**ENTRIES PROVIDED:**
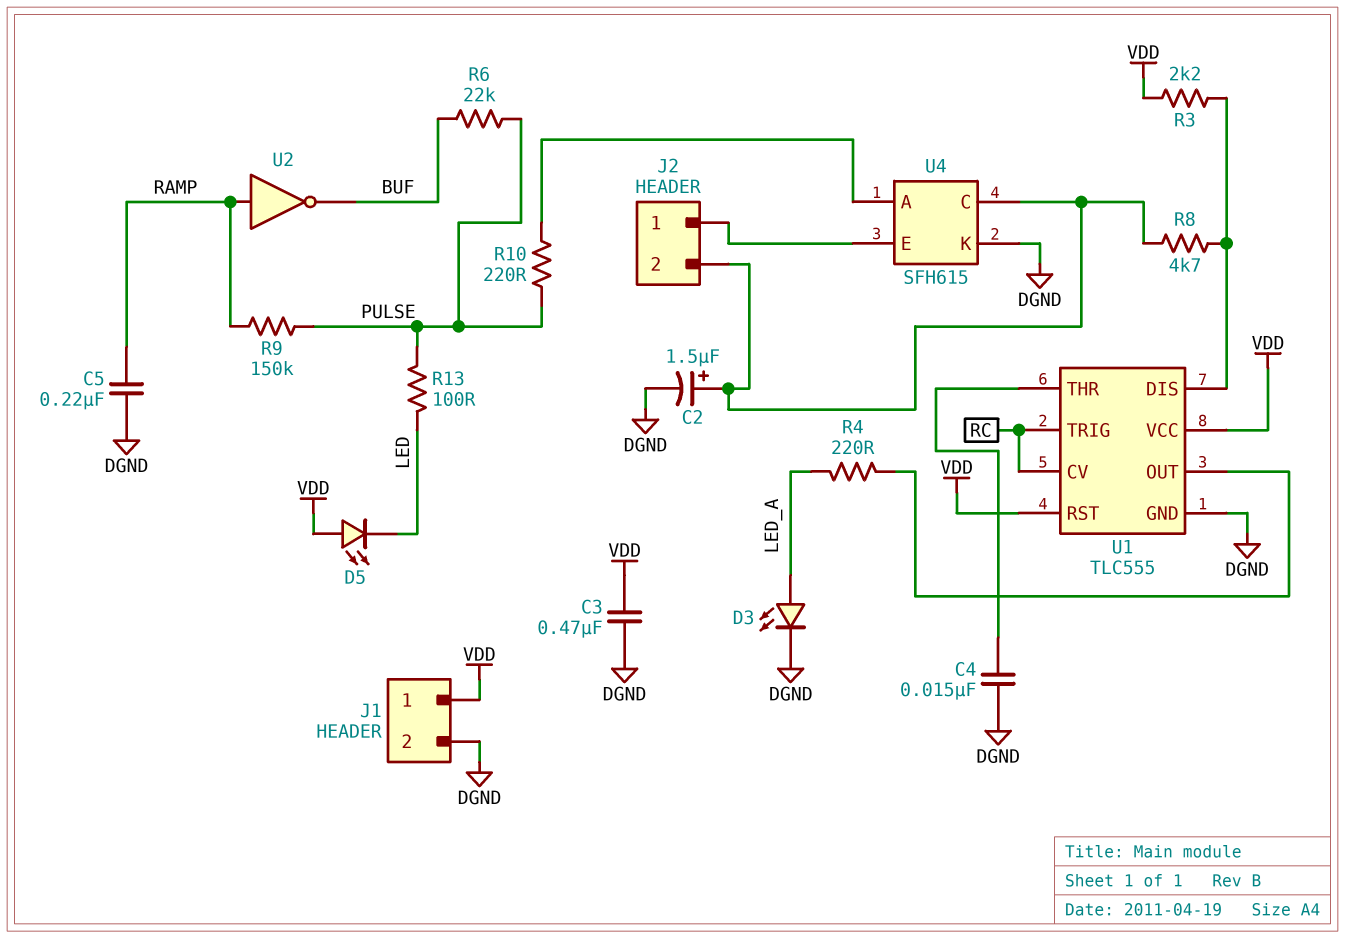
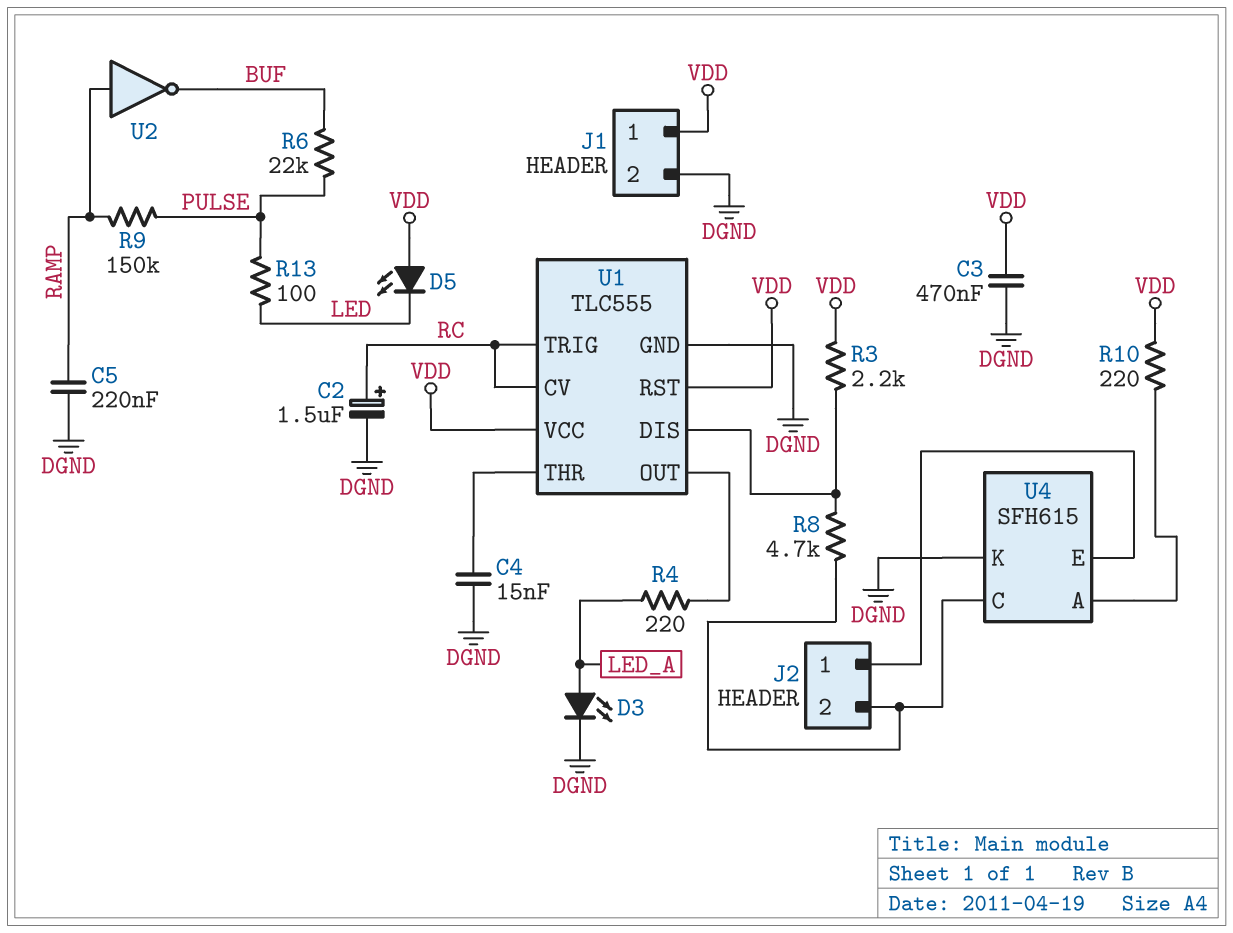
C2: 1.5uF (plus J2/2, minus DGND) -> 1.5uF (plus RC, minus DGND)
R10: 220 (PULSE, U4/A) -> 220 (U4/A, VDD)

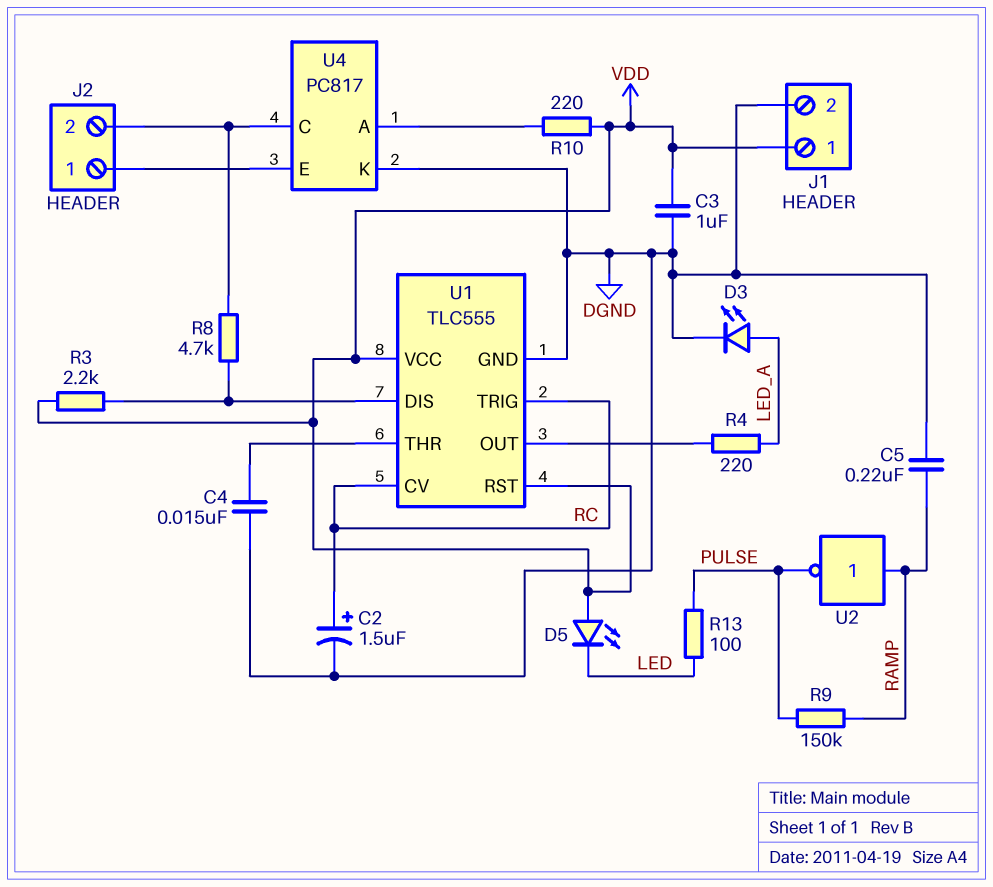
C3: 470nF (DGND, VDD) -> 1uF (DGND, VDD)
R6: 22k (BUF, PULSE) -> none
U2: NOT (in RAMP, out BUF) -> NOT (in RAMP, out PULSE)
U4: SFH615 -> PC817

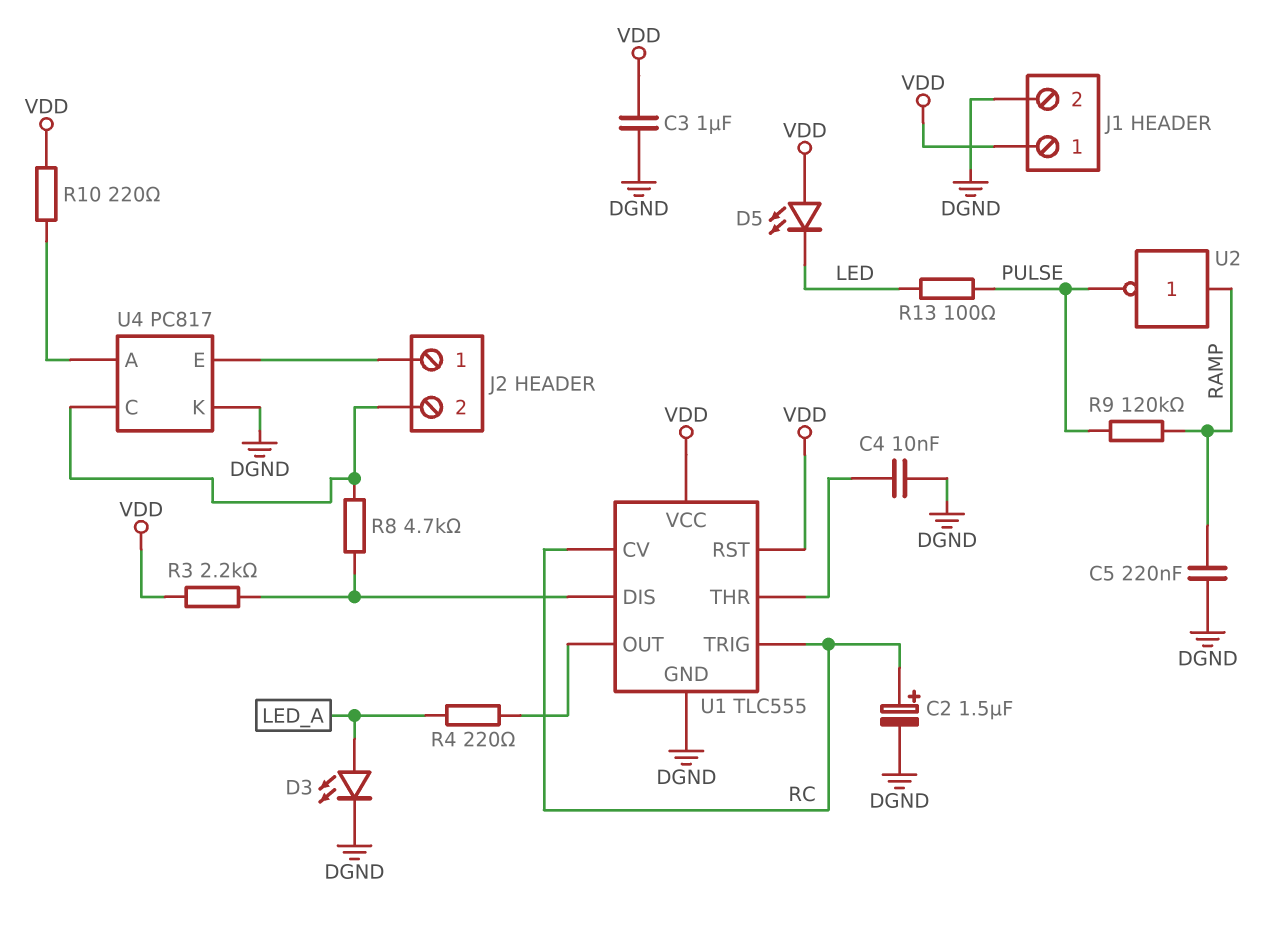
C4: 15nF (DGND, U1/THR) -> 10nF (DGND, U1/THR)
R9: 150k (PULSE, RAMP) -> 120k (PULSE, RAMP)

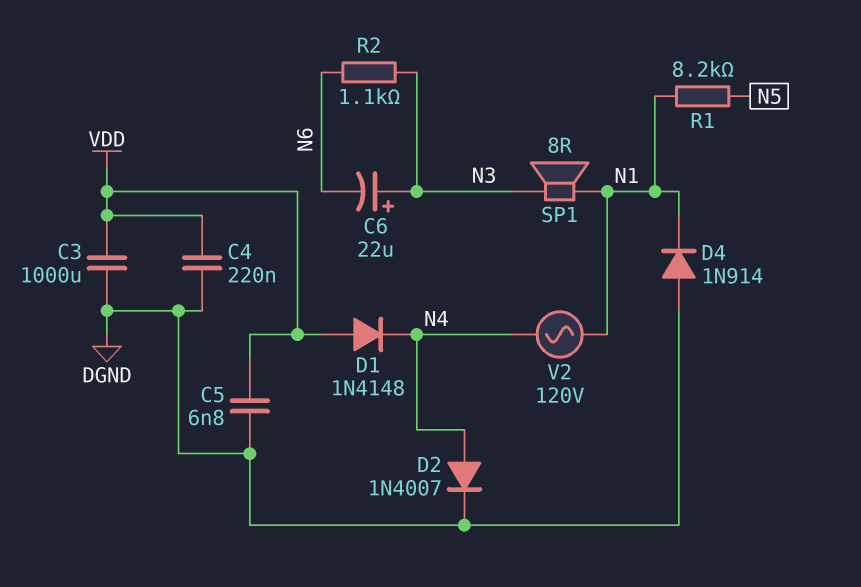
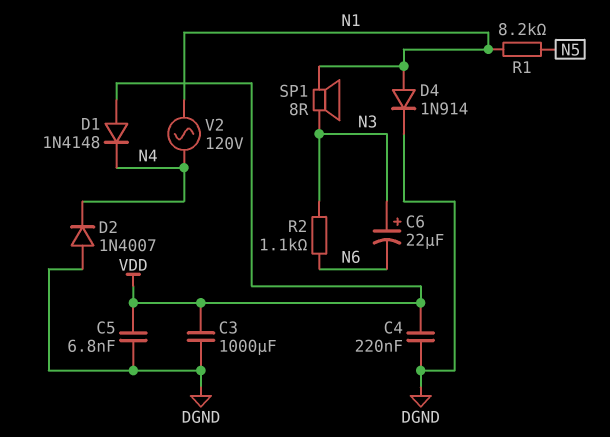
D2: diode 1N4007 (A N4, K DGND) -> diode 1N4007 (A DGND, K N4)
D4: diode 1N914 (A DGND, K N1) -> diode 1N914 (A N1, K DGND)

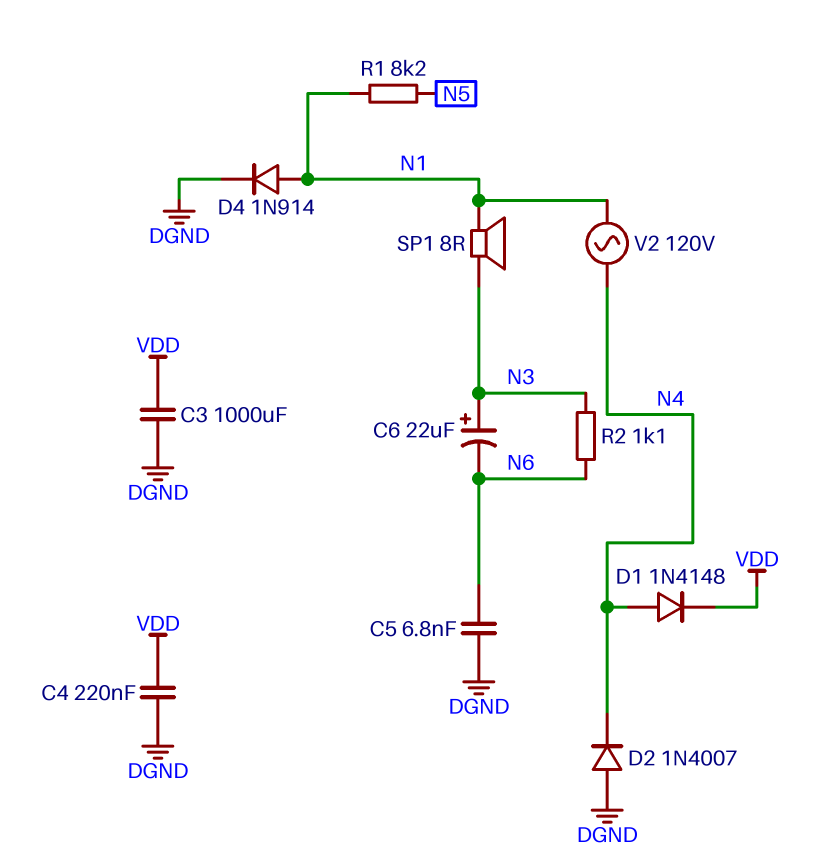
C5: 6.8nF (DGND, VDD) -> 6.8nF (DGND, N6)
D1: diode 1N4148 (A VDD, K N4) -> diode 1N4148 (A N4, K VDD)

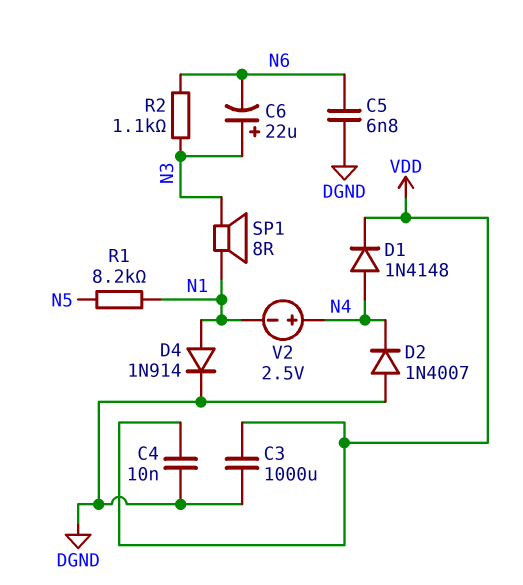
C4: 220nF (DGND, VDD) -> 10nF (DGND, VDD)
V2: AC 120V (N1, N4) -> 2.5V (plus N4, minus N1)

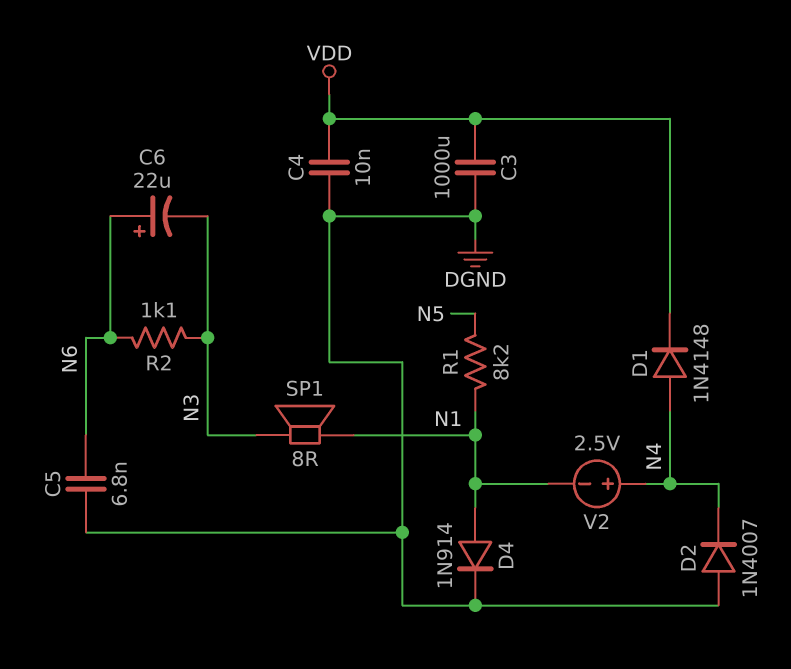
C6: 22uF (plus N3, minus N6) -> 22uF (plus N6, minus N3)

**HOW TO COMPLETE THIS TASK:**
Please repeat, exactly as written, the lines in the records above, starting with the one that has "D4: diode 1N914" and going on through the one that has "V2: AC 120V". Pictures are to be left out.

**PROBLEM SOLUTION:**
D4: diode 1N914 (A DGND, K N1) -> diode 1N914 (A N1, K DGND)

C5: 6.8nF (DGND, VDD) -> 6.8nF (DGND, N6)
D1: diode 1N4148 (A VDD, K N4) -> diode 1N4148 (A N4, K VDD)

C4: 220nF (DGND, VDD) -> 10nF (DGND, VDD)
V2: AC 120V (N1, N4) -> 2.5V (plus N4, minus N1)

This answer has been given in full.